**Task:** Below are some records. Set down exactly the line holding "[(25,221),(25,191),(50,191),(50,221),(25,221)]" and every later line through the end, omitting the pictures.

(Beginning of Record set)

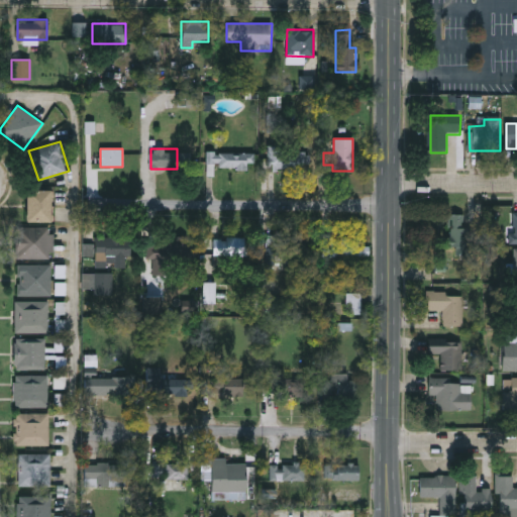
[(268,171),(268,149),(301,149),(301,171),(268,171)]
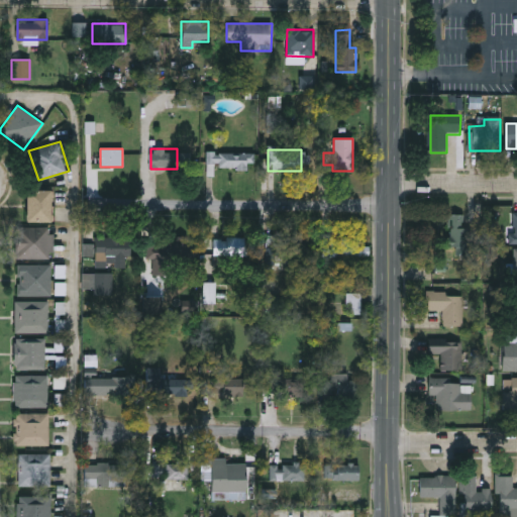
[(246,169),(206,169),(206,152),(254,152),(254,163),(246,163),(246,169)]
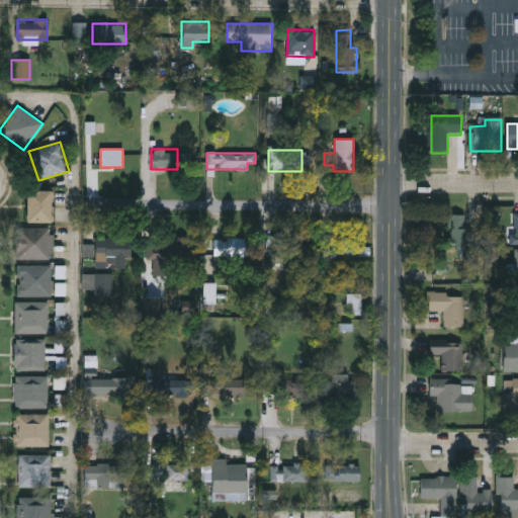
[(25,221),(25,191),(50,191),(50,221),(25,221)]
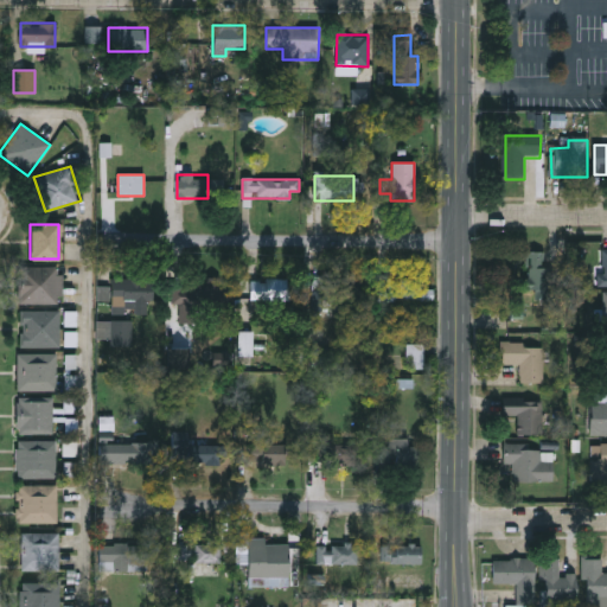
[(606,288),(605,288),(605,282),(569,282),(569,243),(605,243),(605,251),(606,251),(606,288)]
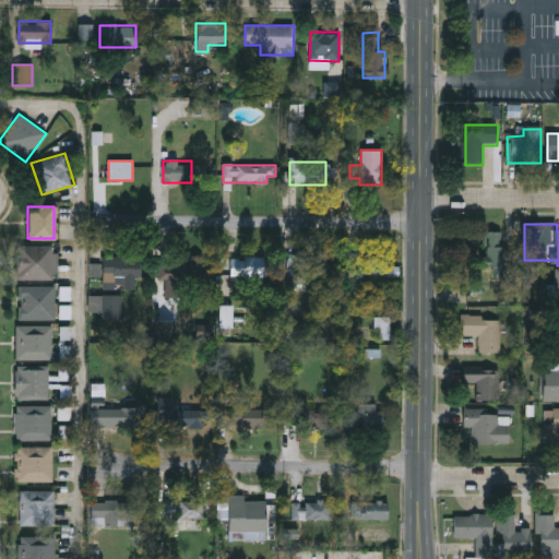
[(484,233),(503,233),(503,268),(484,268),(484,233)]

(End of Record set)

**Response to the task:**
[(25,221),(25,191),(50,191),(50,221),(25,221)]
[(606,288),(605,288),(605,282),(569,282),(569,243),(605,243),(605,251),(606,251),(606,288)]
[(484,233),(503,233),(503,268),(484,268),(484,233)]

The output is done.